**Data excerpts:**
⁂

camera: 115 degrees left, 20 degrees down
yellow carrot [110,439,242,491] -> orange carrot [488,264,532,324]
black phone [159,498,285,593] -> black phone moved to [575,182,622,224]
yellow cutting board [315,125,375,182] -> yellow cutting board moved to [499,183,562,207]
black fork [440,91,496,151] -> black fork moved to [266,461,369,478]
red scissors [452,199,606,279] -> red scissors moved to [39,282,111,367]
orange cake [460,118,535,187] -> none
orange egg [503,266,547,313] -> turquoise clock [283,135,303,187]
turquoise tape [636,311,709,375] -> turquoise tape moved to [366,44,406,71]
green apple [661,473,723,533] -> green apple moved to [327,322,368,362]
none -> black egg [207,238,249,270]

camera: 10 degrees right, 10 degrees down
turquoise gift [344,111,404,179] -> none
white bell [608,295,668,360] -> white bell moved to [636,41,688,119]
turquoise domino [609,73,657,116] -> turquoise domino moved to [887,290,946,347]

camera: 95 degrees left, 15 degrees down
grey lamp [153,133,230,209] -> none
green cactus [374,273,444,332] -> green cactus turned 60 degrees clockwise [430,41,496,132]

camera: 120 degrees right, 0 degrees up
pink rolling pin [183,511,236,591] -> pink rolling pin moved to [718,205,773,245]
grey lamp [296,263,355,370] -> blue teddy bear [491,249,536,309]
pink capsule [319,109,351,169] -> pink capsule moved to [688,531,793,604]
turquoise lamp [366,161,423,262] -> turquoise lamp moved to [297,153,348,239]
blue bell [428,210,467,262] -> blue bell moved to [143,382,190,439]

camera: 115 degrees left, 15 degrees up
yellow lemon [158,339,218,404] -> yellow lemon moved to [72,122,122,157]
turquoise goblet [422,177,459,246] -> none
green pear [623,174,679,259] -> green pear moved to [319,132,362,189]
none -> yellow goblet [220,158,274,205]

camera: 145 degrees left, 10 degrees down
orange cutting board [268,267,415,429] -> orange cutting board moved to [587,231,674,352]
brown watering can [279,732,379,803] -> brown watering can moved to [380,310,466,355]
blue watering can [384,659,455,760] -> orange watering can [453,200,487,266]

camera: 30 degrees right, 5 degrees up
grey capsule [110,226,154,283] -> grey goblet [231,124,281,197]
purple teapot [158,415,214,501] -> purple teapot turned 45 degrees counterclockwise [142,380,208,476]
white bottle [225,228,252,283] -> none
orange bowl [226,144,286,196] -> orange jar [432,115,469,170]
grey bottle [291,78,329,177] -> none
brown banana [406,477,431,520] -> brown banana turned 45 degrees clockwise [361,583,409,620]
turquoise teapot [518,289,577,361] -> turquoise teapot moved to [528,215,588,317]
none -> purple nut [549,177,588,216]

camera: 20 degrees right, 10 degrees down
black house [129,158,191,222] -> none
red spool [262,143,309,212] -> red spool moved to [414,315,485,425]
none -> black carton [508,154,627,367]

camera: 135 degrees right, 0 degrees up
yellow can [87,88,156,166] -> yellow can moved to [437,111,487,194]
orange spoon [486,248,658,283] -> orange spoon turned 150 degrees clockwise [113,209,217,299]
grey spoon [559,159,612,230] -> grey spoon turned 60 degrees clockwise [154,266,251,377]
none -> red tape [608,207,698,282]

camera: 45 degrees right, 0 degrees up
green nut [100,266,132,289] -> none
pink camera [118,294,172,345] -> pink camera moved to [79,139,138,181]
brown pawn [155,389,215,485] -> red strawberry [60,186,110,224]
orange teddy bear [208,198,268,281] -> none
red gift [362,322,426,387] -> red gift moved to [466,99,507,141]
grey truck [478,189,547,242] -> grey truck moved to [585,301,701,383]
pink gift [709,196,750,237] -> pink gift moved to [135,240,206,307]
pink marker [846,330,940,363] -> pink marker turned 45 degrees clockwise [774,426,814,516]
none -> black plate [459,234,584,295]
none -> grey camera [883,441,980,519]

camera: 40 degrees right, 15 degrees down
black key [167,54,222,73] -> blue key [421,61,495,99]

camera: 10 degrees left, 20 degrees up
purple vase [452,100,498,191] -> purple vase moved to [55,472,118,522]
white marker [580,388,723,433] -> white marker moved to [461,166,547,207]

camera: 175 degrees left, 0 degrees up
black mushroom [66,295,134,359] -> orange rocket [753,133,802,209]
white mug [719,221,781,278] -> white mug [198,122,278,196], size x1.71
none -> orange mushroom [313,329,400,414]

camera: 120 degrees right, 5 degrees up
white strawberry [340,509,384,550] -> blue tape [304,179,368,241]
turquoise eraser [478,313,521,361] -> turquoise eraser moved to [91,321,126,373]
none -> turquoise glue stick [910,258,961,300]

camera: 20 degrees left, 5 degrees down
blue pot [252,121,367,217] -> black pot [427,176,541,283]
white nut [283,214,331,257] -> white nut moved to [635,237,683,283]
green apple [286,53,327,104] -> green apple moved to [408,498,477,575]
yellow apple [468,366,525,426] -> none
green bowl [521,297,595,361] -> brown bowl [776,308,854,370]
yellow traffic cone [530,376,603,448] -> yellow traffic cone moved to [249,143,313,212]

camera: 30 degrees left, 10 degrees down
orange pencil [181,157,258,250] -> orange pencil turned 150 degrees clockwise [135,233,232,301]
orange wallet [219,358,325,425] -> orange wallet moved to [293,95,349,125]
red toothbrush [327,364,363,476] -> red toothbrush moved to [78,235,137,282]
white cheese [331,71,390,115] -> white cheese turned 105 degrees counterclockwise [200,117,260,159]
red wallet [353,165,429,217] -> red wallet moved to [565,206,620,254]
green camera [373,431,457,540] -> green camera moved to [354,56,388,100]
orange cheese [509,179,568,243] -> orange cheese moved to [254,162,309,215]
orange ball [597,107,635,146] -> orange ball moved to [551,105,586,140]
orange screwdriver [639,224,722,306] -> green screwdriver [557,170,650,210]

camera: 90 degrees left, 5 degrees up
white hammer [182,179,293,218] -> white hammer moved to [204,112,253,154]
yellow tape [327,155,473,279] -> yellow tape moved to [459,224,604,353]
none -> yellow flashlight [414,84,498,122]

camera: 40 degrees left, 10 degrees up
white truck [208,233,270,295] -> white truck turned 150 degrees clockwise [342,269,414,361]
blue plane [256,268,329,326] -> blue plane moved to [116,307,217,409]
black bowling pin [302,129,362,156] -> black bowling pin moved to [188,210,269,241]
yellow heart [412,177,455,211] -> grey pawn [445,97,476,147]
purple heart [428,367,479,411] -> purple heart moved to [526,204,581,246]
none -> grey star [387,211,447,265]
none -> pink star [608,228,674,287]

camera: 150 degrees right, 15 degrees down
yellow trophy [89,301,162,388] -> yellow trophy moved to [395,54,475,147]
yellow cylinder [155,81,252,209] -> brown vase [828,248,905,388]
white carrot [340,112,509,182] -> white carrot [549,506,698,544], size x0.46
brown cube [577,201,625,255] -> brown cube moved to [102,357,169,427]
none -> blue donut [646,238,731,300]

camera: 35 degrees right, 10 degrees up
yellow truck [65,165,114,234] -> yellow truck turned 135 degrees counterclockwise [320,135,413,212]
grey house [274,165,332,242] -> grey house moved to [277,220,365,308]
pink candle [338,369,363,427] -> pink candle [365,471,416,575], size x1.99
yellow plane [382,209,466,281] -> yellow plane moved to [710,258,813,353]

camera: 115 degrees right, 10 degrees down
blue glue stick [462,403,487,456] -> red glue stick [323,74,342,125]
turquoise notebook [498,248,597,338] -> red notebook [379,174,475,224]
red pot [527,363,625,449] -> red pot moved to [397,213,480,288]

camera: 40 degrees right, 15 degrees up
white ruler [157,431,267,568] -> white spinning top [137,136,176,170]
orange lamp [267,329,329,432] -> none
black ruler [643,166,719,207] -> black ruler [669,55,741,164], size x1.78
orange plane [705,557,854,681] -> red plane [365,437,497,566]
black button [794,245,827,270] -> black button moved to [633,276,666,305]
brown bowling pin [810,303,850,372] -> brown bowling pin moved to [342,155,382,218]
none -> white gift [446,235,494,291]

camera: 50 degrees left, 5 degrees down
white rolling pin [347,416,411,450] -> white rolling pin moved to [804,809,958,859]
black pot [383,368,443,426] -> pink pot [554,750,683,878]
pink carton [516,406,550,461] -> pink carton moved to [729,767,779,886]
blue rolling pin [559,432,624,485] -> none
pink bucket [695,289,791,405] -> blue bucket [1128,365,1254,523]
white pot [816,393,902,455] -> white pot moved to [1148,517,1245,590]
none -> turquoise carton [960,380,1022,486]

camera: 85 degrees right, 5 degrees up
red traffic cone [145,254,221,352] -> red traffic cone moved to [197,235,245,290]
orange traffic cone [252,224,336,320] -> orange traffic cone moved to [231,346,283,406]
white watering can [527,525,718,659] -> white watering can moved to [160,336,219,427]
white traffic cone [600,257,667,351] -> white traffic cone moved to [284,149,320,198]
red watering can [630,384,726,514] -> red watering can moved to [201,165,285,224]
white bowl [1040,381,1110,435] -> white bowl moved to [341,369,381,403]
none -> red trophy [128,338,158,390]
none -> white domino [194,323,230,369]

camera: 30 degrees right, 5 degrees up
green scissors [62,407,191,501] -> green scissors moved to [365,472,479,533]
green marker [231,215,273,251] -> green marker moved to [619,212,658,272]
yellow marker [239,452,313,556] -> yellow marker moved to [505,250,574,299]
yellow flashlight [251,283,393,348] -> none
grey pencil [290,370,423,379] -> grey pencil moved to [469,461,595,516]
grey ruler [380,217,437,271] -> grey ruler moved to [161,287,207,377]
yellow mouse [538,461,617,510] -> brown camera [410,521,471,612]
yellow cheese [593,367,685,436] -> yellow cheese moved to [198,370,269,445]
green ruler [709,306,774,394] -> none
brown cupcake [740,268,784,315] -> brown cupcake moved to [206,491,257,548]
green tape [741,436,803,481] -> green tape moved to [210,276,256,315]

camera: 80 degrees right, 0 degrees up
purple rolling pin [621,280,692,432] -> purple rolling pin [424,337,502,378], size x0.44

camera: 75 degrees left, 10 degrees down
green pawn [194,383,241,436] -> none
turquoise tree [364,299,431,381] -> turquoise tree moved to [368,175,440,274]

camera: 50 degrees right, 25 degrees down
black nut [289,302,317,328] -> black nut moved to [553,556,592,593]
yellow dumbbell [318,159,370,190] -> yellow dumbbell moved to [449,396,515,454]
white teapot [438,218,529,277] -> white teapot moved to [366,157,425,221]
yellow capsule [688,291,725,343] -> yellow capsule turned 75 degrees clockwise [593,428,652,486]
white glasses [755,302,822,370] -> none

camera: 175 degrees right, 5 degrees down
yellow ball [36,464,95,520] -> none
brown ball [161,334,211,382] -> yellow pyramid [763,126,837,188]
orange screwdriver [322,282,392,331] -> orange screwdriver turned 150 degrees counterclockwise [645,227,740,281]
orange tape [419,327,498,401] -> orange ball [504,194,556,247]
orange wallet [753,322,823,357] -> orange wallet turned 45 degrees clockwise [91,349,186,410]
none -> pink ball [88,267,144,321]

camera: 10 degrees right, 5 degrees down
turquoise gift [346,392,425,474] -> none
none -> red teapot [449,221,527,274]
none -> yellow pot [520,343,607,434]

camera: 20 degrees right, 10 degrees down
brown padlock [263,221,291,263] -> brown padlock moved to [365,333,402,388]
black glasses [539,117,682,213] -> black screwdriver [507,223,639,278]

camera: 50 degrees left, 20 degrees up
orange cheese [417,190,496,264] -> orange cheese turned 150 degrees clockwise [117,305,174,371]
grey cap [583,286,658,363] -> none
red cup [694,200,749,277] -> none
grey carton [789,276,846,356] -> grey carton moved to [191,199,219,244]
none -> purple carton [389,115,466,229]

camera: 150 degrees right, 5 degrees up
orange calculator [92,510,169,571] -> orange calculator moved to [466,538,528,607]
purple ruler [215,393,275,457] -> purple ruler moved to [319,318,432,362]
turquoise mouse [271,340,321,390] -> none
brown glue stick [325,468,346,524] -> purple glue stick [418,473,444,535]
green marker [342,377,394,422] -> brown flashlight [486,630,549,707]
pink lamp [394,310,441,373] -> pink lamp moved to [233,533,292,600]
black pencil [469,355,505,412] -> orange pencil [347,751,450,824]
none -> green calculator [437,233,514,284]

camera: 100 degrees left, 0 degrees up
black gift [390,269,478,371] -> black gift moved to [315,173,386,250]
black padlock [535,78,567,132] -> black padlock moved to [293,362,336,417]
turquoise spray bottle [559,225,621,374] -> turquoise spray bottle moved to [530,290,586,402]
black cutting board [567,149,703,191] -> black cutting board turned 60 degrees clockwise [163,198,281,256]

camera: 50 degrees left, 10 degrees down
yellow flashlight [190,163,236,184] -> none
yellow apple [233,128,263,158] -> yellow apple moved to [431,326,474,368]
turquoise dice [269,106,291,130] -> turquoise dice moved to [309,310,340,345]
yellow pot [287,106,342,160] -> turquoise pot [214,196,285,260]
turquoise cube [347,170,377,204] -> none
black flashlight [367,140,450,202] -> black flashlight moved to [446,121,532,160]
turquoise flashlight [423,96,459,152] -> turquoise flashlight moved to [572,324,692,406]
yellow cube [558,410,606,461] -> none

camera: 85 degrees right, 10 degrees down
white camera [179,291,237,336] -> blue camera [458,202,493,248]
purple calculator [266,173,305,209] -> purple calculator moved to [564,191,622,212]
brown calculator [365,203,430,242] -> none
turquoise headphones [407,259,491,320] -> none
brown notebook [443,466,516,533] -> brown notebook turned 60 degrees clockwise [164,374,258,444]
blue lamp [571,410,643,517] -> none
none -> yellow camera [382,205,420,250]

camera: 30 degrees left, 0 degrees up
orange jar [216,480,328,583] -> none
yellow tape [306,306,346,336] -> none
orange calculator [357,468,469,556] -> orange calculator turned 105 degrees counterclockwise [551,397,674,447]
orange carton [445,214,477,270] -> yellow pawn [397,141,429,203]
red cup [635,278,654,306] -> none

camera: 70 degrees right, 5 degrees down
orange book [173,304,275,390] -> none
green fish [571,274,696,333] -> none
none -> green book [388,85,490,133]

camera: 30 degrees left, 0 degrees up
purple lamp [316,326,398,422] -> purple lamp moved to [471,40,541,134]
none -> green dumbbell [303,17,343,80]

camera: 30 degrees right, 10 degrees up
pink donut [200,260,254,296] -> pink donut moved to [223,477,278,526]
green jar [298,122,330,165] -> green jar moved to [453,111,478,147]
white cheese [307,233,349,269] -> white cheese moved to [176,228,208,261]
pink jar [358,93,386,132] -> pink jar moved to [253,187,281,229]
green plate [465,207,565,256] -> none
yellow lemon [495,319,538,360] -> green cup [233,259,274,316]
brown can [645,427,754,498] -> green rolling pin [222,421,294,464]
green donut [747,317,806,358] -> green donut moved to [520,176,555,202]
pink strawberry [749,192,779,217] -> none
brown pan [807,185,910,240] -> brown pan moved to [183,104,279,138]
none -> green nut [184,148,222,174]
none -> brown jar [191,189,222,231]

⁂

**How to complete this task:**
Print exactly the lines of the listing above starting at the line containing "camera: 75 degrees left, 10 degrees down" and ending at the line containing "camera: 150 degrees right, 5 degrees up", both included.

**Task solution:**
camera: 75 degrees left, 10 degrees down
green pawn [194,383,241,436] -> none
turquoise tree [364,299,431,381] -> turquoise tree moved to [368,175,440,274]

camera: 50 degrees right, 25 degrees down
black nut [289,302,317,328] -> black nut moved to [553,556,592,593]
yellow dumbbell [318,159,370,190] -> yellow dumbbell moved to [449,396,515,454]
white teapot [438,218,529,277] -> white teapot moved to [366,157,425,221]
yellow capsule [688,291,725,343] -> yellow capsule turned 75 degrees clockwise [593,428,652,486]
white glasses [755,302,822,370] -> none

camera: 175 degrees right, 5 degrees down
yellow ball [36,464,95,520] -> none
brown ball [161,334,211,382] -> yellow pyramid [763,126,837,188]
orange screwdriver [322,282,392,331] -> orange screwdriver turned 150 degrees counterclockwise [645,227,740,281]
orange tape [419,327,498,401] -> orange ball [504,194,556,247]
orange wallet [753,322,823,357] -> orange wallet turned 45 degrees clockwise [91,349,186,410]
none -> pink ball [88,267,144,321]

camera: 10 degrees right, 5 degrees down
turquoise gift [346,392,425,474] -> none
none -> red teapot [449,221,527,274]
none -> yellow pot [520,343,607,434]

camera: 20 degrees right, 10 degrees down
brown padlock [263,221,291,263] -> brown padlock moved to [365,333,402,388]
black glasses [539,117,682,213] -> black screwdriver [507,223,639,278]

camera: 50 degrees left, 20 degrees up
orange cheese [417,190,496,264] -> orange cheese turned 150 degrees clockwise [117,305,174,371]
grey cap [583,286,658,363] -> none
red cup [694,200,749,277] -> none
grey carton [789,276,846,356] -> grey carton moved to [191,199,219,244]
none -> purple carton [389,115,466,229]

camera: 150 degrees right, 5 degrees up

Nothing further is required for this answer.